Problem description:
Pull every line about a shape moving or turning from the data below, copying each one word for word and in order. Leave out the picture lines.

==========

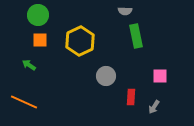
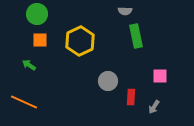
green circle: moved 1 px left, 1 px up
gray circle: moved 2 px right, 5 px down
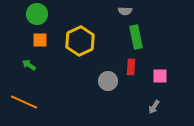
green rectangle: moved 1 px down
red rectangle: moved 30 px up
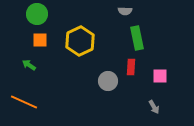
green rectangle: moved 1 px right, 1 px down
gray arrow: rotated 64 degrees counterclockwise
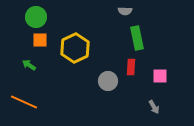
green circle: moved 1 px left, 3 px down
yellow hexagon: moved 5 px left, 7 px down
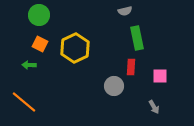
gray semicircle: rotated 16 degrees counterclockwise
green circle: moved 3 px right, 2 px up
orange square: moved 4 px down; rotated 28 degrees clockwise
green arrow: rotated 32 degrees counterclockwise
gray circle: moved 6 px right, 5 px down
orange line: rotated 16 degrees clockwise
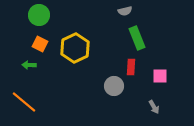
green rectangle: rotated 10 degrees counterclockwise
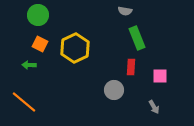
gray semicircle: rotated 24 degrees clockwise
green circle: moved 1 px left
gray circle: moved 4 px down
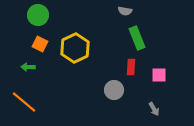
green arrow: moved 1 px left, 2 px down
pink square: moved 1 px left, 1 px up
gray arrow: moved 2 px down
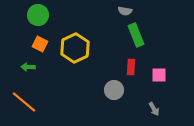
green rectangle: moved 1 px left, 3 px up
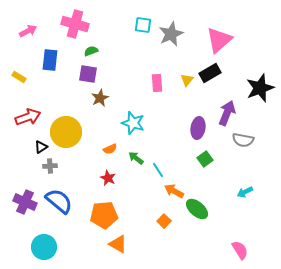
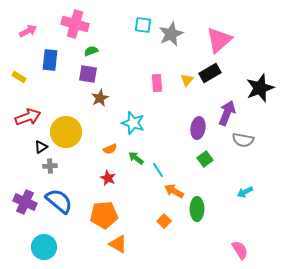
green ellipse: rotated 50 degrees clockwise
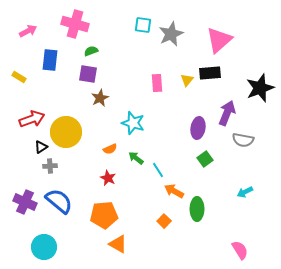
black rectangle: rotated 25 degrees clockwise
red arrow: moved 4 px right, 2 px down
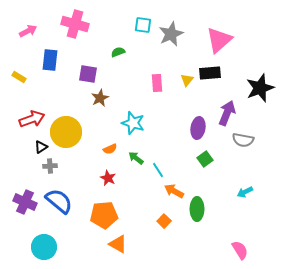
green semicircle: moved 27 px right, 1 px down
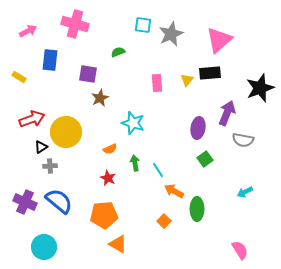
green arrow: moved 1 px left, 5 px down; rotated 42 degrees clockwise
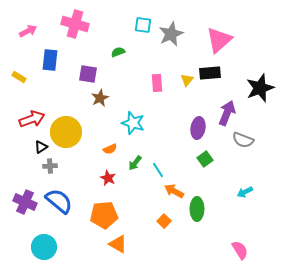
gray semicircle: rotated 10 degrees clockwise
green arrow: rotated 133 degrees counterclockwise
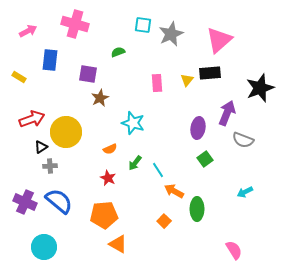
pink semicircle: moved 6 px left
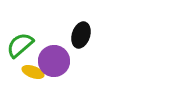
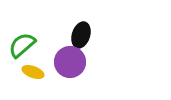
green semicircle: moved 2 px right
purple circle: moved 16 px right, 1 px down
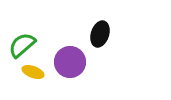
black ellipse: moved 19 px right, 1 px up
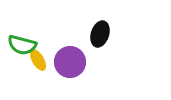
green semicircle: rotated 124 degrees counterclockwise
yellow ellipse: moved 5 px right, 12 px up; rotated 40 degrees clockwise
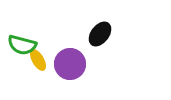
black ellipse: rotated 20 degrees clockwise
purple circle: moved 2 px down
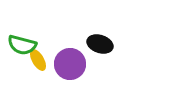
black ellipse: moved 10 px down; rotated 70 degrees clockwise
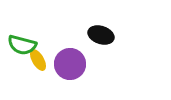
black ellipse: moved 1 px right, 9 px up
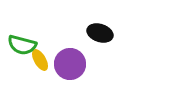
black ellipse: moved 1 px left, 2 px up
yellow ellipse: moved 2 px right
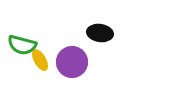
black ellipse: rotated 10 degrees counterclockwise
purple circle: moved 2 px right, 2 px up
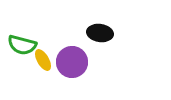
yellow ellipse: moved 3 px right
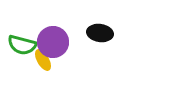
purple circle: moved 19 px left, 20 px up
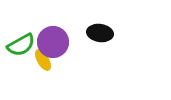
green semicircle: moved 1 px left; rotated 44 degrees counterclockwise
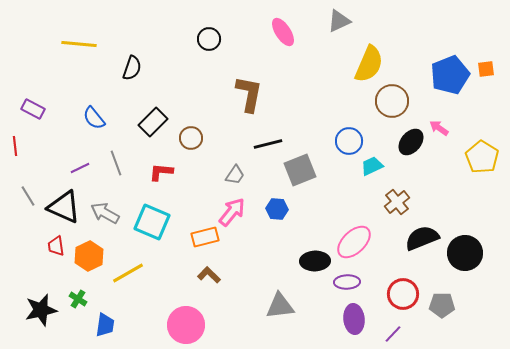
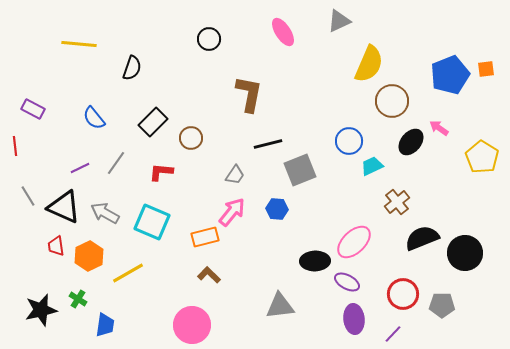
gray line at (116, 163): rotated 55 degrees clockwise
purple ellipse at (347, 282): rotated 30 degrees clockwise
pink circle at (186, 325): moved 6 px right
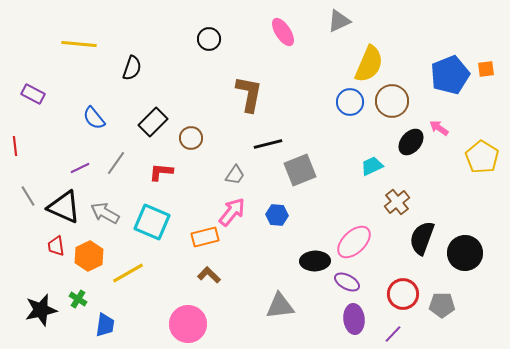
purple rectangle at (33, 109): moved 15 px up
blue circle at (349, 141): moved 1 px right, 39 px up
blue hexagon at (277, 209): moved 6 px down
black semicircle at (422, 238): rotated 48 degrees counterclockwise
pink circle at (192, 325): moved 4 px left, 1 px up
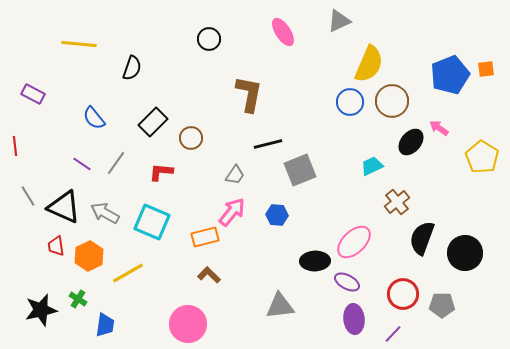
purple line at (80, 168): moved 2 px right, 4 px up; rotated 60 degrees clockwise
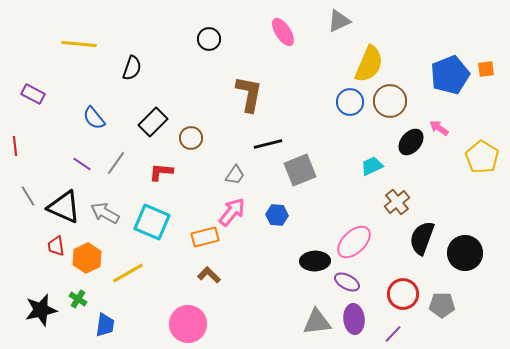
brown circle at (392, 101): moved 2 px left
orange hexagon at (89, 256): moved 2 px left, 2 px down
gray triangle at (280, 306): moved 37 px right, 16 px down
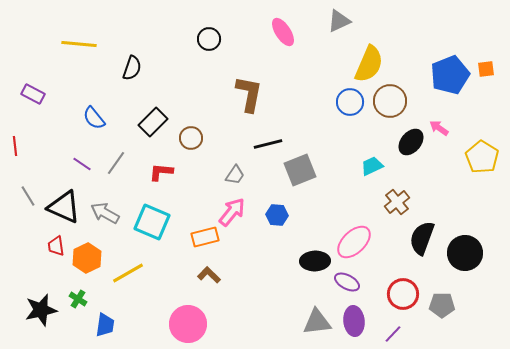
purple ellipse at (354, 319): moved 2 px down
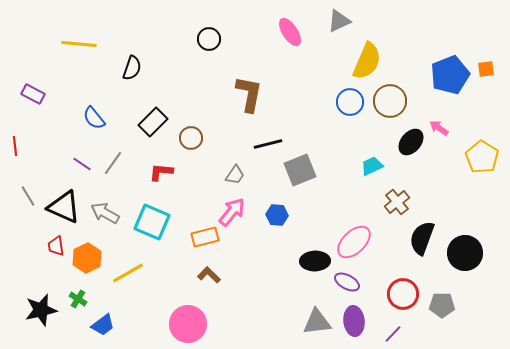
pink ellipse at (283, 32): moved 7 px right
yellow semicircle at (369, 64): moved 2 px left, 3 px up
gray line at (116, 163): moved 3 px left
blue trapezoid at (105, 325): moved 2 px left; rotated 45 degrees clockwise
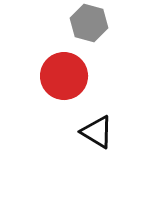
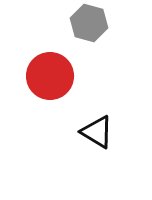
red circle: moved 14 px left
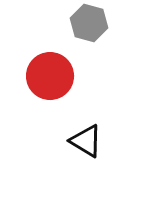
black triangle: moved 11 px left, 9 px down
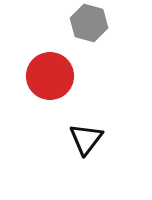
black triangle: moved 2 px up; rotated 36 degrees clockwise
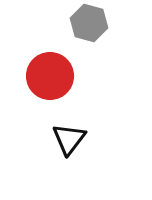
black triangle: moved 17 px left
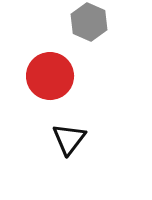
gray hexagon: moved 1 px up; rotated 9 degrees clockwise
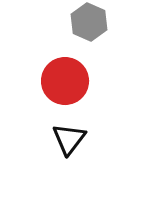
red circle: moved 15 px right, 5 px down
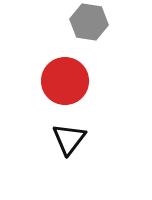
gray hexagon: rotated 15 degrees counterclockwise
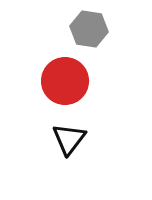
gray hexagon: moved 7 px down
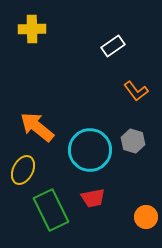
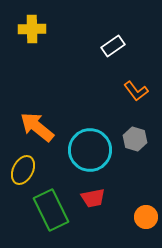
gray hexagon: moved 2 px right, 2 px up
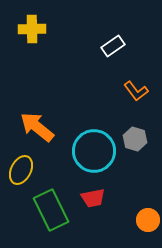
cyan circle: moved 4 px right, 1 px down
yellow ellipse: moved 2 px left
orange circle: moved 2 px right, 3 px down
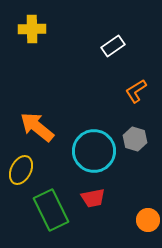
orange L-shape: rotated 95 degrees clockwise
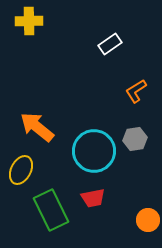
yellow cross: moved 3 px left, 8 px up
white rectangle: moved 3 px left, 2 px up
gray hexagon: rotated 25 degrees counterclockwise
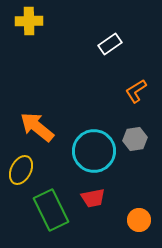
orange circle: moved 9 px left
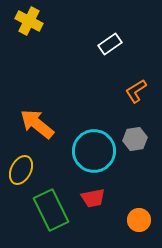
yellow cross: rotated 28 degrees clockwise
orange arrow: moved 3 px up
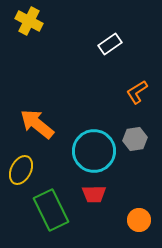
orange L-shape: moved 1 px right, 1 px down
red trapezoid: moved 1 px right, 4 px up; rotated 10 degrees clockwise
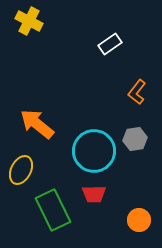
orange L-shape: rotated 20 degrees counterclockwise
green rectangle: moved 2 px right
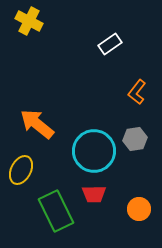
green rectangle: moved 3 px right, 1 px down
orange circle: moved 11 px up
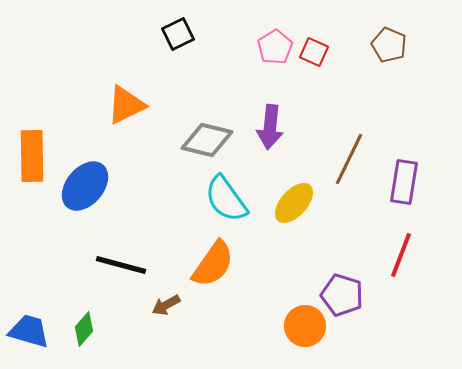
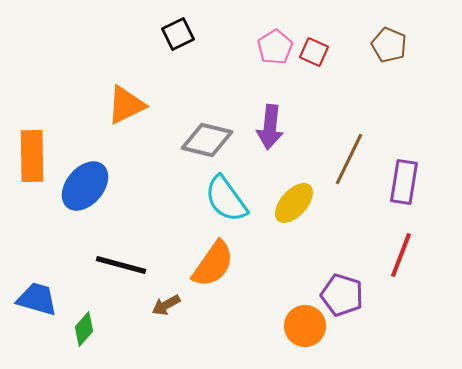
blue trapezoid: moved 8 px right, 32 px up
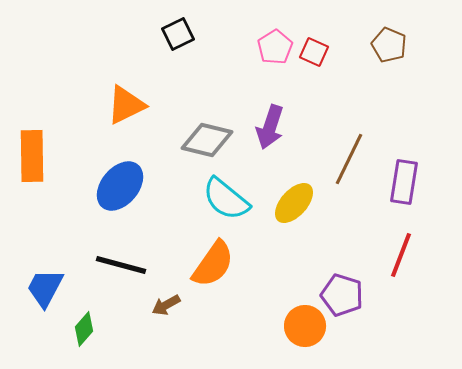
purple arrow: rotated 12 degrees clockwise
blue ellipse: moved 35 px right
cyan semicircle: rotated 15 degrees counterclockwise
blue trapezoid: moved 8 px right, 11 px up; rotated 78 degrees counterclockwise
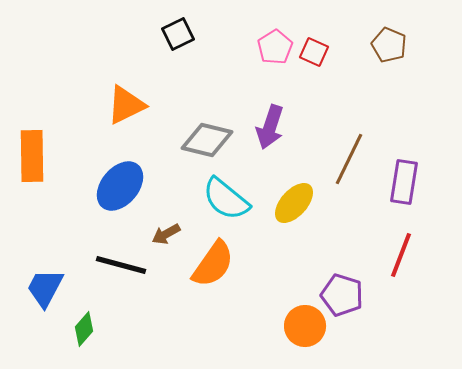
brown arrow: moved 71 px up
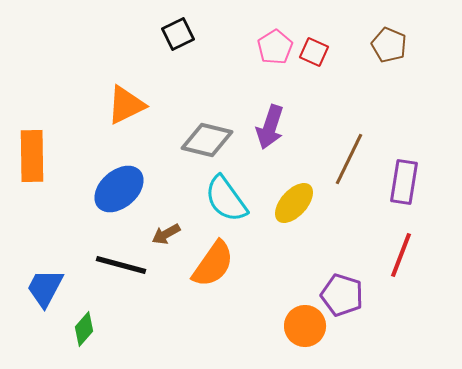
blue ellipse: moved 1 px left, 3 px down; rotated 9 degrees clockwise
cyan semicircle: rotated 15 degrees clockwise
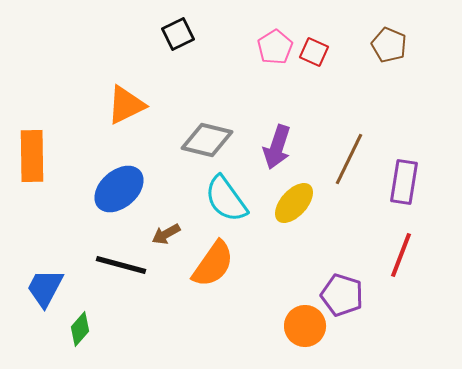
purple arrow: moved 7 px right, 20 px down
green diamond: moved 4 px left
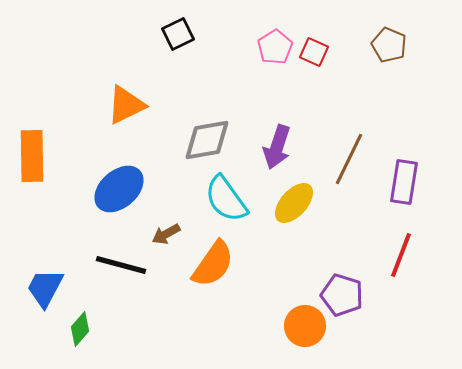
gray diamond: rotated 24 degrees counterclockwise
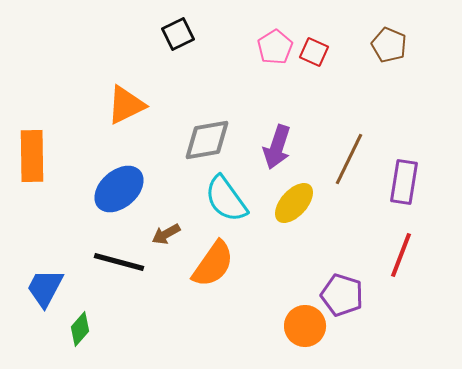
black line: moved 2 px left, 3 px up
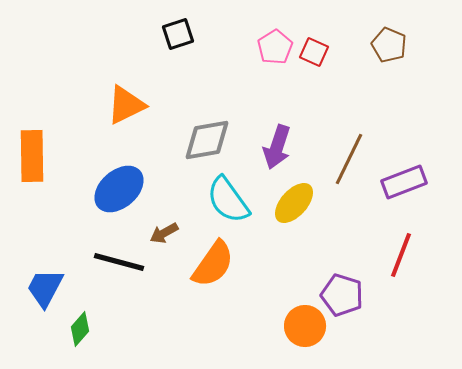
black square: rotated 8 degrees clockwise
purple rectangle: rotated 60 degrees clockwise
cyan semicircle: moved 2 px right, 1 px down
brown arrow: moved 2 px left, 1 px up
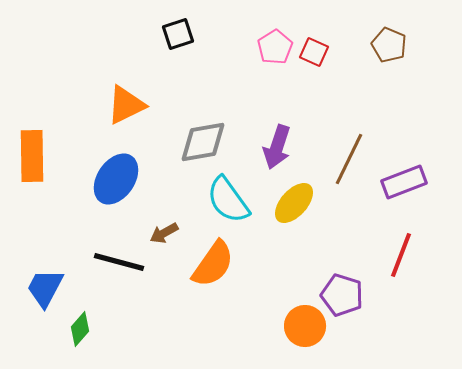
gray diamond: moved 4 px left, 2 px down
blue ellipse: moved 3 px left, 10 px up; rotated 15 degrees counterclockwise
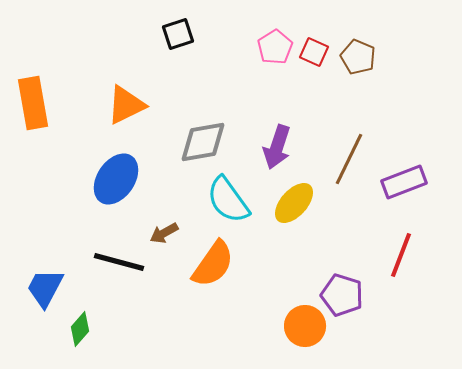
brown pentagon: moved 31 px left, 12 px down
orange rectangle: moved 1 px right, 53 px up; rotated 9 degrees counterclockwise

==========

Answer to this problem:
green circle: moved 1 px left, 1 px up
gray circle: moved 2 px right, 5 px down
green rectangle: moved 1 px down
red rectangle: moved 30 px up
green rectangle: moved 1 px right, 1 px down
gray arrow: rotated 64 degrees counterclockwise
green circle: moved 1 px left, 3 px down
yellow hexagon: moved 5 px left, 7 px down
gray semicircle: rotated 16 degrees counterclockwise
green circle: moved 3 px right, 2 px up
orange square: moved 4 px down; rotated 28 degrees clockwise
green arrow: rotated 32 degrees counterclockwise
gray circle: moved 6 px right, 5 px down
orange line: rotated 16 degrees clockwise
green rectangle: rotated 10 degrees counterclockwise
gray semicircle: rotated 24 degrees clockwise
green circle: moved 1 px left
gray circle: moved 4 px down
green arrow: moved 1 px left, 2 px down
pink square: moved 1 px left, 1 px up
gray arrow: moved 2 px down
green rectangle: moved 1 px left, 3 px up
green ellipse: rotated 50 degrees clockwise
black rectangle: rotated 25 degrees clockwise
red arrow: moved 4 px right, 2 px down
green semicircle: moved 27 px right, 1 px down
green arrow: moved 1 px left, 5 px down; rotated 42 degrees clockwise
gray semicircle: rotated 10 degrees clockwise
green arrow: rotated 133 degrees counterclockwise
pink semicircle: moved 6 px left
green semicircle: moved 2 px right
purple circle: moved 16 px right, 1 px down
black ellipse: moved 19 px right, 1 px up
green semicircle: rotated 124 degrees counterclockwise
yellow ellipse: moved 5 px right, 12 px up; rotated 40 degrees clockwise
black ellipse: rotated 20 degrees clockwise
purple circle: moved 2 px down
black ellipse: moved 10 px down; rotated 70 degrees clockwise
black ellipse: moved 1 px right, 9 px up
black ellipse: moved 1 px left, 2 px up
yellow ellipse: moved 2 px right
black ellipse: rotated 10 degrees counterclockwise
purple circle: moved 2 px right, 2 px up
yellow ellipse: moved 3 px right
purple circle: moved 19 px left, 20 px up
green semicircle: moved 1 px left; rotated 44 degrees counterclockwise
gray line at (116, 163): rotated 55 degrees clockwise
purple ellipse at (347, 282): rotated 30 degrees clockwise
pink circle at (186, 325): moved 6 px right
purple rectangle at (33, 109): moved 15 px up
blue circle at (349, 141): moved 1 px right, 39 px up
blue hexagon at (277, 209): moved 6 px down
black semicircle at (422, 238): rotated 48 degrees counterclockwise
pink circle at (192, 325): moved 4 px left, 1 px up
purple line at (80, 168): moved 2 px right, 4 px up; rotated 60 degrees clockwise
brown circle at (392, 101): moved 2 px left
orange hexagon at (89, 256): moved 2 px left, 2 px down
gray triangle at (280, 306): moved 37 px right, 16 px down
purple ellipse at (354, 319): moved 2 px down
pink ellipse at (283, 32): moved 7 px right
yellow semicircle at (369, 64): moved 2 px left, 3 px up
gray line at (116, 163): moved 3 px left
blue trapezoid at (105, 325): moved 2 px left; rotated 45 degrees clockwise
red circle: moved 14 px left
black triangle: moved 11 px left, 9 px down
black triangle: moved 2 px up; rotated 36 degrees clockwise
black triangle: moved 17 px left
gray hexagon: moved 1 px up; rotated 9 degrees clockwise
red circle: moved 15 px right, 5 px down
gray hexagon: rotated 15 degrees counterclockwise
gray hexagon: moved 7 px down
gray hexagon: moved 2 px right, 2 px up
cyan circle: moved 4 px right, 1 px down
yellow ellipse: moved 2 px left
orange circle: moved 2 px right, 3 px down
orange L-shape: rotated 95 degrees clockwise
yellow cross: moved 3 px left, 8 px up
white rectangle: moved 3 px left, 2 px up
gray hexagon: rotated 25 degrees counterclockwise
orange circle: moved 9 px left
yellow cross: rotated 28 degrees clockwise
orange arrow: moved 3 px up
orange L-shape: moved 1 px right, 1 px down
red trapezoid: moved 1 px right, 4 px up; rotated 10 degrees clockwise
orange L-shape: rotated 20 degrees counterclockwise
green rectangle: moved 2 px right
green rectangle: moved 3 px right, 1 px down
orange circle: moved 11 px up
blue trapezoid: moved 8 px right, 32 px up
purple arrow: rotated 12 degrees clockwise
blue ellipse: moved 35 px right
cyan semicircle: rotated 15 degrees counterclockwise
blue trapezoid: moved 8 px right, 11 px up; rotated 78 degrees counterclockwise
brown arrow: moved 71 px up
blue ellipse: moved 1 px left, 3 px down; rotated 9 degrees clockwise
cyan semicircle: rotated 15 degrees clockwise
purple arrow: moved 7 px right, 20 px down
green diamond: moved 4 px left
gray diamond: rotated 24 degrees counterclockwise
black line: moved 2 px left, 3 px up
black square: rotated 8 degrees clockwise
purple rectangle: rotated 60 degrees clockwise
cyan semicircle: moved 2 px right, 1 px down
brown arrow: moved 2 px left, 1 px up
gray diamond: moved 4 px left, 2 px down
blue ellipse: moved 3 px left, 10 px up; rotated 15 degrees counterclockwise
brown pentagon: moved 31 px left, 12 px down
orange rectangle: moved 1 px right, 53 px up; rotated 9 degrees counterclockwise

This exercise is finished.